Start
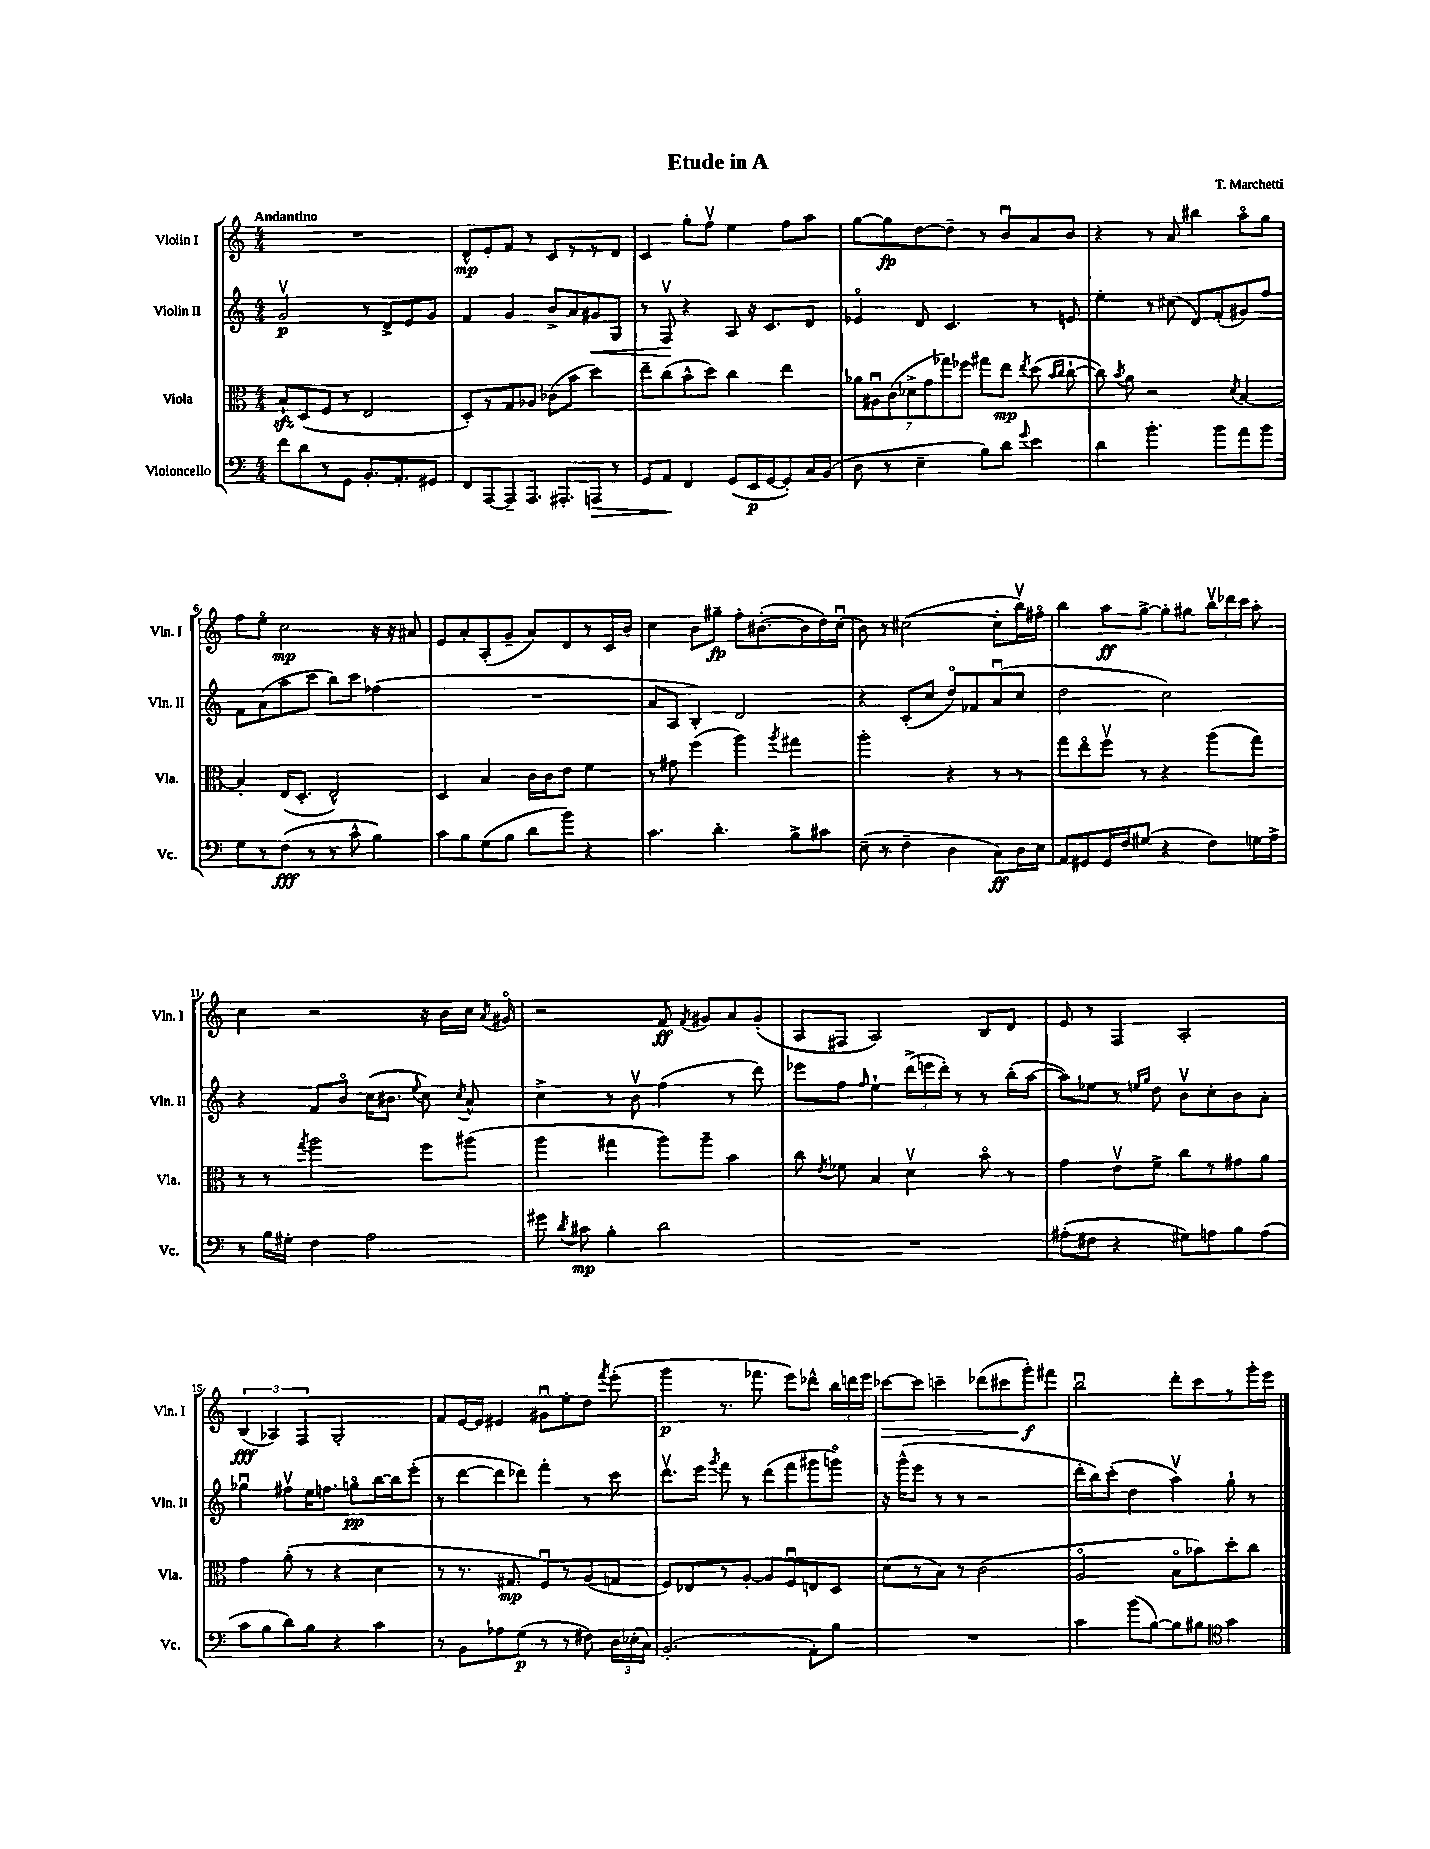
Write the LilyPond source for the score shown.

\header { title = "Etude in A" composer = "T. Marchetti" }
<<
\new StaffGroup <<
\new Staff = "s0" \with { instrumentName = "Violin I" shortInstrumentName = "Vln. I" } {
    \clef treble \key c \major \numericTimeSignature \time 4/4 \tempo "Andantino"
    \autoBeamOff R1 |
    d'8[-^\mp e'8-. f'8] r8 c'8[ r8 r8 d'8] |
    c'4 g''8[-. f''8]\upbow e''4 f''8[ a''8] |
    g''8[~ g''8\fp d''8~ d''8]-- r8 b'8[\downbow a'8 b'8] |
    r4 r8 a'8 bis''4 a''8[\flageolet g''8] |
    f''8[ e''8]\flageolet c''2\mp r16 r16 ais'8 |
    e'8[ a'8-. a8-.( g'8]-- a'8[) d'8 r8 c'16 b'16] |
    c''4 b'8[ gis''8]--\fp f''8[-. bis'8.~-.( bis'16 d''16) c''16]\downbow( |
    b'8) r8 cis''2~( cis''8[-. b''16\upbow) fis''16]\flageolet |
    b''4 a''8[\ff g''8]~-> g''8[-. gis''8] \tuplet 3/2 { b''16[\upbow des'''16 c'''16] } a''8-. |
    c''4 r2 r16 b'16[ c''16] \acciaccatura { a'8 } gis'16\flageolet |
    r2 f'8\ff \acciaccatura { f'8 } gis'8[ a'8 gis'8]-.( |
    a8[ fis8] a2) b8[ d'8] |
    e'8 r8 f4 a2-. |
    \tuplet 3/2 { b4\fff( aes4) f4 } g2-. |
    f'8[ e'16~ e'16] eis'4 gis'8[\downbow e''8-. d''8] \acciaccatura { f'''8 } e'''8-.( |
    g'''4\p r8. fes'''8. e'''8[) des'''8]-^ \tuplet 3/2 { b''16[ d'''16 e'''16] } |
    ces'''8[~\> ces'''8] c'''4-- des'''8[( cis'''8 g'''8-.\f\!) fis'''8] |
    b''2\downbow d'''8[-. c'''8 r8 g'''16-. e'''16] \bar "|." |
}
\new Staff = "s1" \with { instrumentName = "Violin II" shortInstrumentName = "Vln. II" } {
    \clef treble \key c \major \numericTimeSignature \time 4/4
    \autoBeamOff g'2\upbow\p r8 d'8[-> e'8 g'8] |
    f'4 g'4 b'8[-> a'8 gis'8\< g8] |
    r8 f8\upbow\! r4 a8 r16 c'8.[ d'8] |
    ees'4\flageolet d'8 c'4. r8 e'8 |
    e''4-. r8 cis''8( d'8[) f'8-.( gis'8) f''8] |
    f'8[ a'8( a''8 c'''8] b''8[) c'''8] fes''4( |
    R1 |
    a'8[ a8] b4-.) d'2 |
    r4 c'8[-.( c''8] d''8[\flageolet) fes'8 a'8\downbow( c''8] |
    d''2 c''2) |
    r4 f'8[ b'8]\flageolet c''16[( bis'8.] \appoggiatura { e''8 } c''8) \acciaccatura { c''8 } a'8-^ |
    c''4-> r8 b'8\upbow f''4( r8 d'''8) |
    ees'''8[ f''8] \grace { f''16 } e''4-! \tuplet 3/2 { d'''16[->( e'''16 d'''16]-.) } r8 r8 b''16[-.( a''16]~ |
    a''8[) ees''8] r8 \grace { e''16[ g''16] } d''8 b'8[\upbow c''8-. b'8 a'8]-. |
    ges''4\downbow fis''8[\upbow e''16 f''8.] g''8[\flageolet\pp b''16~ b''16 e'''8]-.( |
    r8 d'''8[~ d'''8 des'''8]) f'''4-. r8 c'''8 |
    d'''8.[\upbow e'''16] \acciaccatura { g'''8 } f'''8 r8 d'''8[( f'''8 gis'''8 g'''8]\flageolet) |
    r16 g'''16[-^( e'''8] r8 r8 r2 |
    d'''16[-. b''16) c'''8]-.( d''4 a''4\upbow) g''8-! r8 \bar "|." |
}
\new Staff = "s2" \with { instrumentName = "Viola" shortInstrumentName = "Vla." } {
    \clef alto \key c \major \numericTimeSignature \time 4/4
    \autoBeamOff b8[-!\sfz d8( f8] r8 e2 |
    d8[-.) r8 g8 aes8] ces'8[( b'8] d''4) |
    e''8[-- c''8( b'8-^ d''8]) c''4 e''4 |
    \tuplet 7/4 { aes'8[ ais8\downbow c'8( des'8-> g'8 ges''8) fes''8] } gis''8[ e''8]\mp \acciaccatura { e''8 } d''8( \grace { b'16[ c''16] } c''8~-! |
    c''8) \acciaccatura { b'8 } a'8 r2 \acciaccatura { d'8 } b4~ |
    b4-. e16[( d8.]-. e2-^) |
    d4 b4 c'16[ c'16 e'8] f'4 |
    r8 gis'8 f''4( a''4) \acciaccatura { a''8 } gis''4 |
    a''2-. r4 r8 r8 |
    g''8[ e''8\flageolet f''8]\upbow r8 r4 a''8[( g''8]) |
    r8 r8 \acciaccatura { g''8 } a''2 f''8[ ais''8]( |
    a''4 gis''4 a''8[) a''8]-- b'4 |
    c''8 \acciaccatura { e'8 } fes'8 b4 d'4\upbow b'8\flageolet r8 |
    g'4 e'8[\upbow f'8]-> c''8[ r8 gis'8 a'8] |
    g'4 a'8-.( r8 r4 d'4 |
    r8 r8. gis8.\mp f8[\downbow) r8 a8( g8] |
    f8[) ees8 r8 a8]~-. a8[ f8\downbow e8 d8] |
    d'8[( r8 b8]) r8 c'2( |
    a2\flageolet b8[\flageolet bes'8) d''8-. c''8] \bar "|." |
}
\new Staff = "s3" \with { instrumentName = "Violoncello" shortInstrumentName = "Vc." } {
    \clef bass \key c \major \numericTimeSignature \time 4/4
    \autoBeamOff f'8[ d'8 r8 g,8] b,8.[-. a,8.-. gis,8] |
    f,8[ a,,8~ a,,8-- a,,8.] ais,,8.[-. a,,8]\> r8 |
    g,8[ a,8]\! f,4 g,8[( e,16\p g,16~ g,8-.) c16 b,16]( |
    d8 r8 e4-- b8[) d'8] \appoggiatura { g'8 } e'4 |
    d'4 b'4.-. b'8[ a'8 b'8] |
    g8[ r8 f8]\fff( r8 r8 c'8-^ b4) |
    c'8[ b8 g8( b8] d'8[ b'8]) r4 |
    c'4. d'4.-. b8[-> cis'8] |
    e8--( r8 f4-- d4 c8[\ff) d16 e16] |
    a,8[ gis,8 gis,16 f16 gis8]( r4 f8[) g16 a16]-> |
    r8 b16[ gis16]-. f4 a2 |
    gis'8 \acciaccatura { d'8 } cis'8\mp b4-. d'2 |
    R1 |
    ais8[-.( fis8] r4 gis8[) a8 b8 a8]( |
    c'8[ b8 d'8) b8] r4 c'4 |
    r8 b,8[ aes8 g8]\p( r8 r8 fis8) \tuplet 3/2 { d16[ ees16-.( c16]) } |
    b,2.-.( a,8[-.) b8] |
    R1 |
    c'4 b'8[( b8]~) b8[ bis8] \clef tenor g'4 \bar "|." |
}
>>
>>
End
> Problem description:
Find every line of the material that contains the string "appoggiatura" and copy each of those lines.

> Response to this exercise:
    r4 f'8[ b'8]\flageolet c''16[( bis'8.] \appoggiatura { e''8 } c''8) \acciaccatura { c''8 } a'8-^ |
    d8 r8 e4-- b8[) d'8] \appoggiatura { g'8 } e'4 |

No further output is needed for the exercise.